PROBLEM DETAILS. Extract the entries from the line with "sub-120 m fragments." to the line with "road 2 (unclassified): [(254,511),(161,411)]", reproducing each line unchanged.

EXTRACTED MATERIAL.
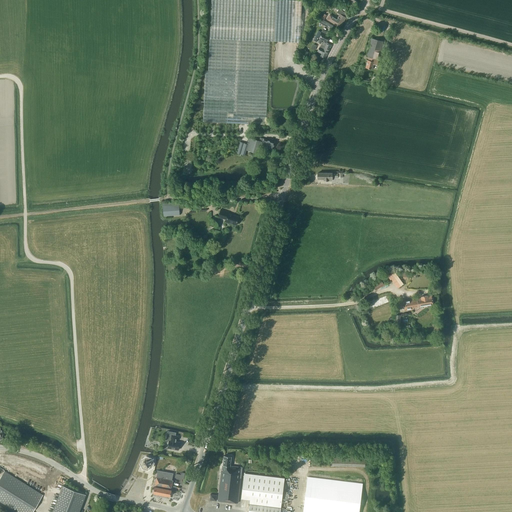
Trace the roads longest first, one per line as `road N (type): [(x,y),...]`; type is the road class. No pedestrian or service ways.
road 1 (secondary): [(182,511),(316,91),(365,0)]
road 2 (track): [(511,325),(459,329),(448,381),(223,386)]
road 3 (unclassified): [(175,511),(114,498),(40,457),(0,448)]
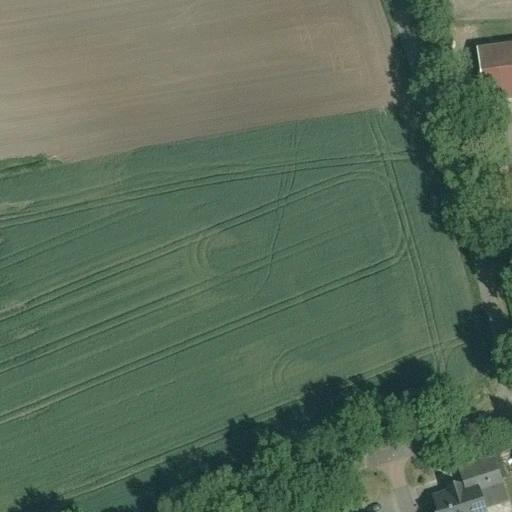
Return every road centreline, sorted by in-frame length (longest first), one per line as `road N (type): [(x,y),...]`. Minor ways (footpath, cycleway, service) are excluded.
road 1 (residential): [(510,404),(396,0)]
road 2 (unclassified): [(201,511),(381,447)]
road 3 (residential): [(510,404),(381,447)]
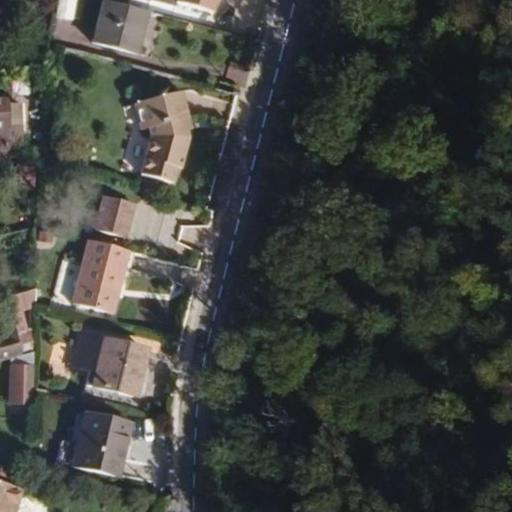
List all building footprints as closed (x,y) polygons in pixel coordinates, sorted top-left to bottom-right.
[(69,20),(70,0),(53,0),(51,18),(69,20)] [(205,11),(208,0),(173,0),(173,1),(205,11)] [(133,53),(143,12),(99,1),(89,42),(133,53)] [(183,132),(179,118),(186,116),(179,91),(130,103),(136,131),(145,129),(146,137),(137,175),(171,183),(174,169),(177,168),(185,140),(183,132)] [(0,161),(3,162),(3,126),(19,126),(18,104),(2,105),(0,102),(0,161)] [(190,130),(186,116),(179,118),(183,132),(190,130)] [(121,238),(129,204),(98,196),(95,212),(84,210),(81,228),(121,238)] [(109,315),(124,252),(83,242),(68,304),(109,315)] [(29,308),(29,291),(0,298),(0,358),(29,351),(29,330),(21,331),(17,312),(29,308)] [(130,397),(141,351),(76,335),(69,367),(85,371),(82,385),(130,397)] [(28,401),(29,360),(4,362),(5,378),(11,378),(12,401),(28,401)] [(121,446),(126,426),(81,415),(69,465),(110,475),(117,445),(121,446)] [(0,511),(12,511),(18,490),(4,487),(9,468),(0,465),(0,511)]
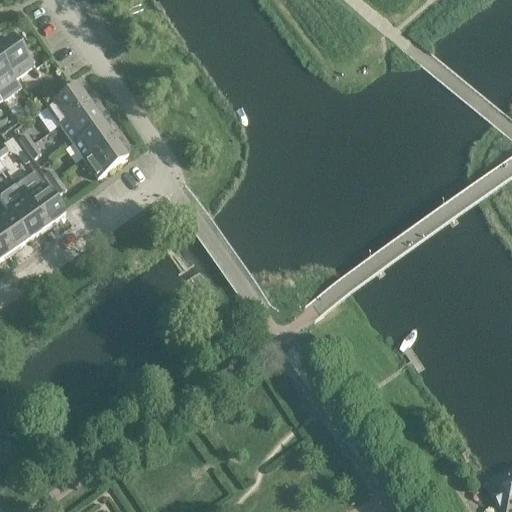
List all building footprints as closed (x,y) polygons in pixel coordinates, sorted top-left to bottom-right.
[(12,40),(0,48),(0,62),(15,83),(33,70),(31,67),(33,65),(25,53),(22,55),(12,40)] [(15,83),(0,62),(0,100),(2,104),(21,91),(15,83)] [(89,108),(76,89),(46,111),(59,129),(89,108)] [(102,126),(89,108),(59,129),(71,147),(102,126)] [(114,143),(102,126),(71,147),(84,164),(114,143)] [(26,137),(19,142),(26,152),(33,147),(26,137)] [(127,162),(114,143),(84,164),(97,183),(127,162)] [(40,158),(33,147),(26,152),(33,163),(40,158)] [(51,173),(44,178),(51,188),(58,183),(51,173)] [(65,193),(58,183),(51,188),(58,198),(65,193)] [(65,218),(43,188),(25,201),(46,231),(65,218)] [(46,231),(25,201),(7,213),(29,243),(46,231)] [(29,243),(7,213),(0,218),(0,240),(11,256),(29,243)] [(0,263),(11,256),(0,240),(0,263)] [(511,511),(511,472),(485,488),(497,511),(511,511)]
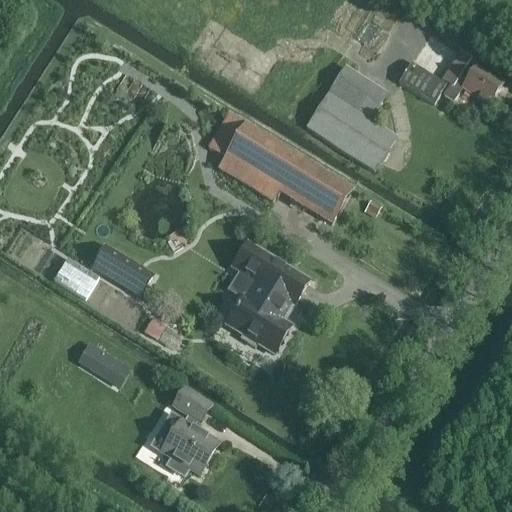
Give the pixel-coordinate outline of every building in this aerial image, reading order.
[(413,65),(399,86),(435,109),(442,98),(454,106),(462,93),(490,111),(504,87),(476,69),(479,65),(459,53),(440,82),(413,65)] [(389,97),(346,69),(306,131),(376,177),(398,141),(372,123),(389,97)] [(228,117),(208,150),(225,159),(218,170),(273,203),(279,194),(332,226),(354,191),(245,125),(245,127),(228,117)] [(91,269),(139,298),(152,277),(104,247),(91,269)] [(295,308),(309,284),(248,247),(234,271),(257,285),(246,302),(244,300),(227,327),(244,337),(241,341),(256,351),(258,347),(275,357),(291,329),(280,322),(291,305),(295,308)] [(153,321),(144,335),(158,344),(167,330),(153,321)] [(90,347),(77,366),(120,392),(132,373),(90,347)] [(180,423),(160,455),(171,461),(166,469),(183,480),(188,472),(200,479),(220,447),(194,431),(197,427),(201,430),(213,409),(184,390),(171,410),(187,420),(184,426),(180,423)]
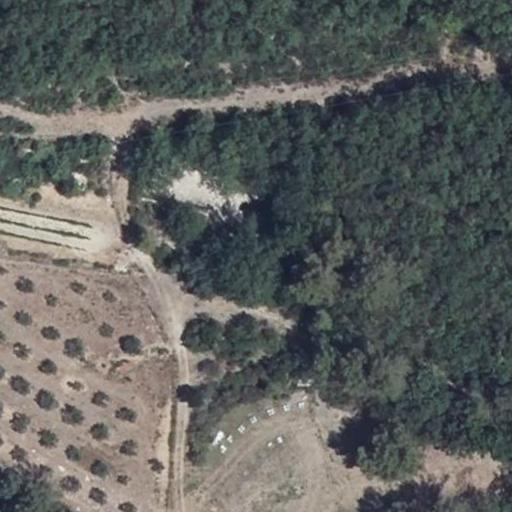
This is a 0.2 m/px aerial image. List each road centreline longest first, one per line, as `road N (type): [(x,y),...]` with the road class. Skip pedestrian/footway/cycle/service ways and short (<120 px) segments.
road 1 (track): [(185,511),(186,380),(168,293),(133,223),(133,132),(418,76),(511,48)]
road 2 (track): [(0,135),(133,132)]
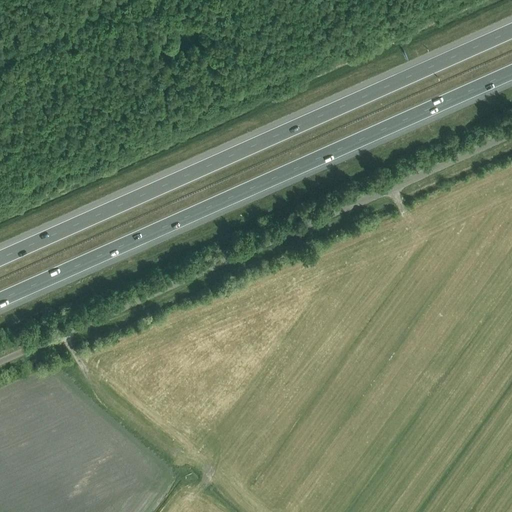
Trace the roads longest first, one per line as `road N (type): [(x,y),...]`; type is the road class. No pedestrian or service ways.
road 1 (motorway): [(511,29),(0,257)]
road 2 (motorway): [(0,299),(511,72)]
road 3 (unclassified): [(0,371),(511,144)]
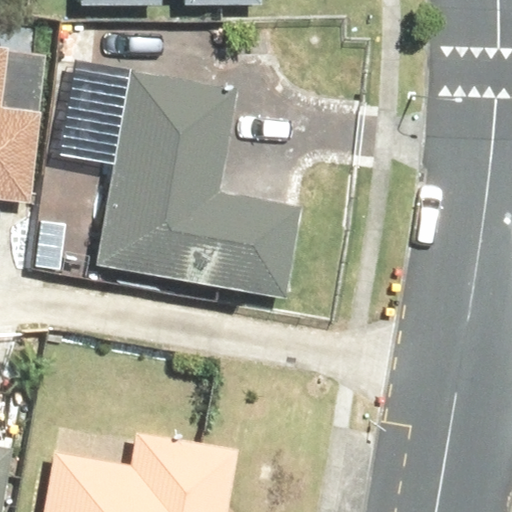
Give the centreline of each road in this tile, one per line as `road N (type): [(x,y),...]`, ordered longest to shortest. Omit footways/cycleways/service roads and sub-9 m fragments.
road 1 (residential): [(498,0),(497,148),(466,368)]
road 2 (residential): [(466,368),(439,511)]
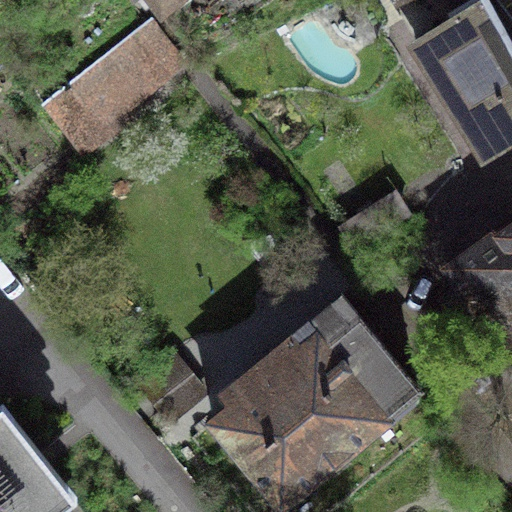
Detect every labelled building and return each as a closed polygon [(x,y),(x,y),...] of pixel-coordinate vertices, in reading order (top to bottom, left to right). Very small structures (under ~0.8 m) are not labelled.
[(151,0),(160,10),(173,0),(151,0)] [(481,0),(415,40),(487,154),(511,137),(511,17),(498,0),(481,0)] [(174,57),(144,19),(43,101),(73,140),(174,57)] [(498,335),(511,355),(511,219),(448,266),(482,313),(459,330),(475,352),(498,335)] [(418,387),(342,295),(294,332),(271,349),(282,362),(212,419),(281,502),(386,417),(384,415),(418,387)] [(169,354),(140,378),(173,418),(202,394),(169,354)] [(0,511),(63,511),(75,502),(1,404),(0,405),(0,511)]
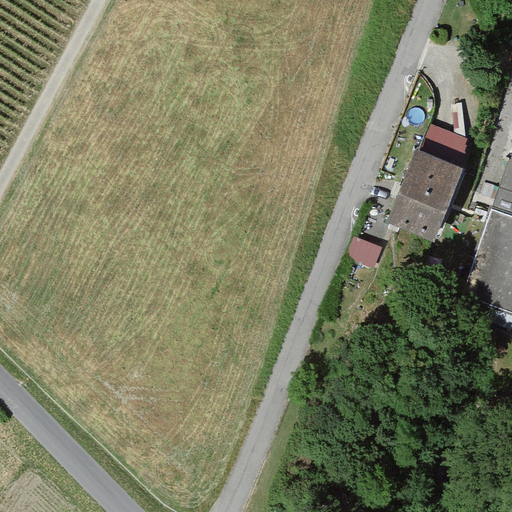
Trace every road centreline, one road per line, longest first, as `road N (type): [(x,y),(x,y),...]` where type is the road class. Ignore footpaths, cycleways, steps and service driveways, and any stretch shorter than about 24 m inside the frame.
road 1 (residential): [(224,511),(421,0)]
road 2 (residential): [(100,0),(0,188)]
road 3 (tertiary): [(0,384),(123,511)]
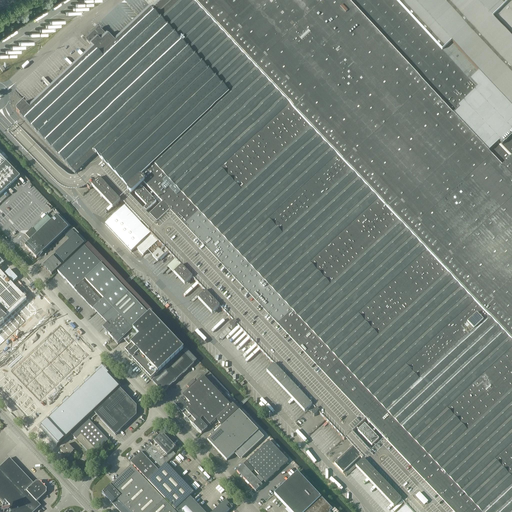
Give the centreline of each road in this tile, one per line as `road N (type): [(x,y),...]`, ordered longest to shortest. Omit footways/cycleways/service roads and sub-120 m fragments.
road 1 (unclassified): [(161,411),(0,239)]
road 2 (unclassified): [(254,511),(161,411)]
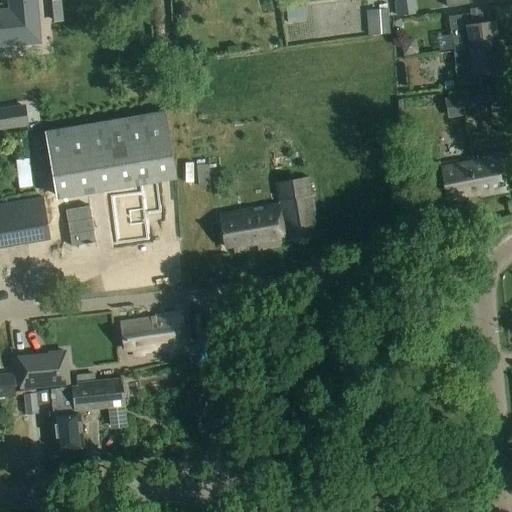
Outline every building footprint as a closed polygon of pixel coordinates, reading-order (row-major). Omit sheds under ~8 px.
[(7,0),(9,12),(0,13),(0,47),(8,47),(12,46),(41,44),(37,0),(7,0)] [(412,3),(394,5),(396,17),(413,15),(412,3)] [(391,6),(369,7),(371,31),(393,30),(391,6)] [(294,23),(292,8),(286,9),(288,24),(294,23)] [(453,52),(498,46),(495,22),(472,25),(470,14),(448,18),(453,52)] [(498,46),(453,52),(458,87),(481,84),(479,73),(502,70),(498,46)] [(448,120),(472,116),(491,112),(488,92),(444,100),(448,120)] [(0,129),(29,125),(26,106),(0,110),(0,129)] [(164,177),(175,175),(165,113),(45,133),(56,195),(150,179),(164,177)] [(508,195),(500,154),(440,165),(447,198),(454,197),(456,205),(467,203),(466,197),(479,195),(480,201),(508,195)] [(197,166),(198,186),(210,186),(208,165),(197,166)] [(30,175),(18,176),(19,188),(32,187),(30,175)] [(152,190),(120,196),(128,243),(160,238),(155,212),(170,209),(164,177),(150,179),(152,190)] [(319,235),(309,177),(275,183),(279,203),(219,214),(225,247),(233,246),(235,255),(246,253),(245,248),(257,246),(258,250),(286,245),(285,241),(319,235)] [(42,199),(0,206),(0,250),(49,243),(42,199)] [(186,348),(181,314),(154,317),(155,319),(120,324),(124,350),(132,348),(133,356),(143,355),(143,352),(155,351),(155,352),(186,348)] [(17,357),(18,366),(20,385),(20,391),(58,388),(70,387),(67,351),(47,352),(47,354),(17,357)] [(13,374),(0,375),(0,398),(15,397),(13,374)] [(36,394),(24,395),(26,415),(38,414),(37,405),(53,403),(58,449),(83,447),(79,411),(125,406),(123,385),(122,379),(96,382),(86,383),(76,384),(76,385),(77,387),(52,389),(51,389),(36,393),(36,394)] [(312,486),(333,483),(331,471),(310,474),(312,486)]
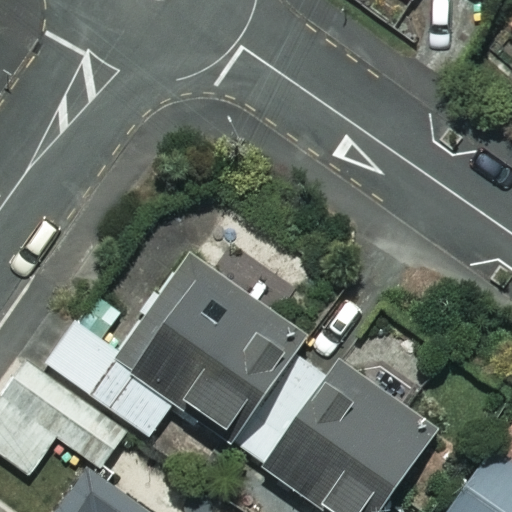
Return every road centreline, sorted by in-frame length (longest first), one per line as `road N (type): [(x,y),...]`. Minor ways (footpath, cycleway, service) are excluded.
road 1 (residential): [(511,232),(171,0)]
road 2 (residential): [(0,207),(143,0)]
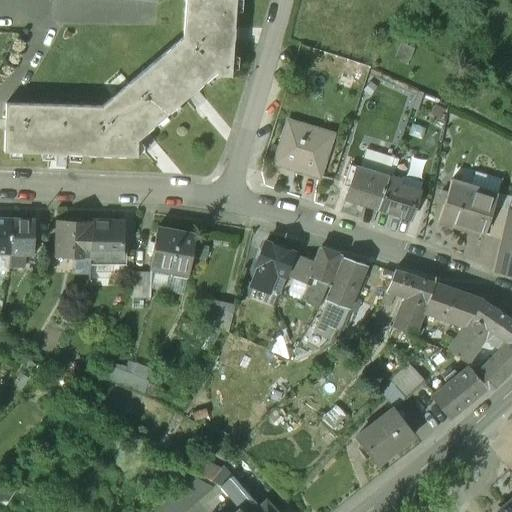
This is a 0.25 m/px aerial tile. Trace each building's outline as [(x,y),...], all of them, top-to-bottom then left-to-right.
[(102,108),(6,104),(4,152),(137,156),(137,140),(194,92),(217,72),(219,75),(231,76),(236,0),(186,0),(184,38),(102,108)] [(414,49),(402,43),(395,59),(407,64),(414,49)] [(318,131),(289,122),(276,164),(290,169),(291,166),(320,175),(330,143),(316,139),(318,131)] [(392,159),(367,151),(361,170),(388,179),(395,160),(395,159),(394,159),(394,157),(393,156),(392,159)] [(361,170),(356,168),(356,169),(351,167),(344,187),(350,188),(346,200),(379,211),(389,179),(388,179),(361,170)] [(400,183),(389,179),(379,211),(412,221),(420,193),(412,191),(411,195),(398,191),(400,183)] [(498,196),(452,182),(439,223),(454,228),(456,222),(469,226),(468,230),(483,235),(483,237),(485,237),(498,196)] [(499,209),(489,238),(502,243),(508,213),(509,213),(509,212),(499,209)] [(511,213),(509,213),(508,213),(502,243),(495,274),(511,277),(511,213)] [(12,219),(0,218),(0,254),(10,254),(11,254),(12,219)] [(35,220),(12,219),(11,254),(10,254),(9,267),(24,268),(24,255),(34,255),(35,220)] [(113,221),(92,220),(92,222),(90,258),(108,258),(108,265),(122,265),(123,222),(113,222),(113,221)] [(92,222),(57,221),(56,257),(90,258),(92,222)] [(196,236),(157,229),(150,268),(173,272),(189,275),(196,236)] [(296,255),(266,244),(257,266),(260,267),(252,286),(269,292),(276,274),(287,278),(296,255)] [(322,248),(316,263),(296,255),(287,278),(309,287),(303,301),(319,311),(329,286),(330,285),(341,255),(322,248)] [(365,267),(345,260),(327,302),(344,308),(349,310),(350,310),(355,296),(354,296),(365,267)] [(436,286),(396,272),(387,291),(407,299),(399,318),(402,319),(403,324),(411,328),(412,325),(417,327),(423,314),(425,308),(426,308),(435,287),(435,288),(436,286)] [(152,273),(134,273),(133,290),(129,298),(151,299),(152,273)] [(484,303),(436,286),(435,288),(426,308),(426,309),(427,310),(425,314),(466,328),(484,303)] [(235,306),(220,303),(214,330),(229,333),(235,306)] [(511,322),(484,303),(466,328),(449,352),(467,365),(484,341),(487,343),(488,342),(501,352),(509,345),(511,346),(511,322)] [(340,318),(339,319),(345,320),(345,321),(349,310),(344,308),(340,318)] [(324,313),(318,328),(324,330),(339,335),(345,320),(339,319),(340,318),(324,313)] [(399,318),(397,321),(390,336),(398,340),(401,333),(412,339),(417,327),(412,325),(411,328),(403,324),(402,319),(399,318)] [(324,330),(318,328),(313,336),(318,339),(324,330)] [(348,337),(344,336),(338,343),(344,348),(356,339),(350,334),(348,337)] [(501,352),(493,360),(492,359),(491,360),(492,361),(477,377),(488,390),(495,389),(511,372),(511,346),(509,345),(501,352)] [(100,376),(119,384),(125,372),(106,364),(100,376)] [(425,384),(409,366),(406,368),(391,383),(406,401),(407,401),(425,384)] [(469,367),(458,376),(454,372),(444,380),(447,385),(431,397),(451,421),(488,390),(477,377),(469,367)] [(148,382),(125,372),(119,384),(143,394),(148,382)] [(391,383),(380,393),(395,410),(395,411),(406,401),(391,383)] [(336,407),(324,419),(334,429),(346,417),(336,407)] [(395,410),(357,440),(377,467),(415,437),(395,411),(395,410)] [(176,414),(159,445),(167,450),(184,419),(176,414)] [(221,470),(198,458),(190,471),(220,487),(220,488),(231,477),(225,471),(222,471),(221,470)] [(251,471),(240,459),(235,463),(232,467),(231,468),(242,480),(251,471)] [(185,511),(212,489),(190,476),(148,511),(185,511)] [(275,511),(266,502),(258,509),(231,477),(220,488),(221,489),(231,500),(233,503),(240,511),(275,511)] [(231,500),(221,489),(215,494),(225,505),(231,500)] [(240,511),(233,503),(221,511),(240,511)]
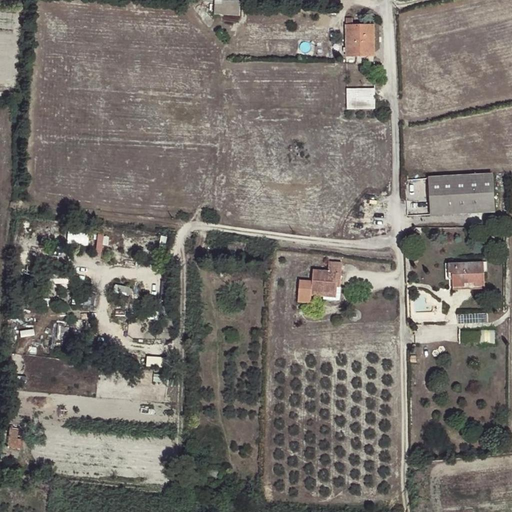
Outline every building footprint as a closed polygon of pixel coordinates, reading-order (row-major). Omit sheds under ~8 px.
[(239,15),(239,0),(211,0),(215,0),(214,14),(239,15)] [(0,30),(13,31),(14,13),(0,11),(0,30)] [(358,52),(373,52),(373,25),(353,26),(353,18),(346,19),(346,56),(358,56),(358,52)] [(374,89),(347,89),(347,109),(374,109),(374,89)] [(431,214),(493,211),(491,174),(429,178),(431,214)] [(337,281),(341,281),(342,263),(329,262),(328,271),(313,270),(312,281),(300,280),(298,302),(310,303),(311,295),(311,291),(323,293),(323,296),(323,300),(337,301),(339,299),(340,293),(335,292),(337,281)] [(453,287),(484,286),(482,262),(449,264),(449,273),(452,273),(453,287)] [(18,430),(11,428),(8,447),(18,449),(20,440),(17,439),(18,430)]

TASK RESPONSE.
Give the centreline of each road in this tile, one per line as `road N (type): [(x,y),...]`, ordered longest to shortest. Omit footways/cycleways/service roads and sub-120 m fragments.
road 1 (unclassified): [(161,411),(0,239)]
road 2 (unclassified): [(254,511),(161,411)]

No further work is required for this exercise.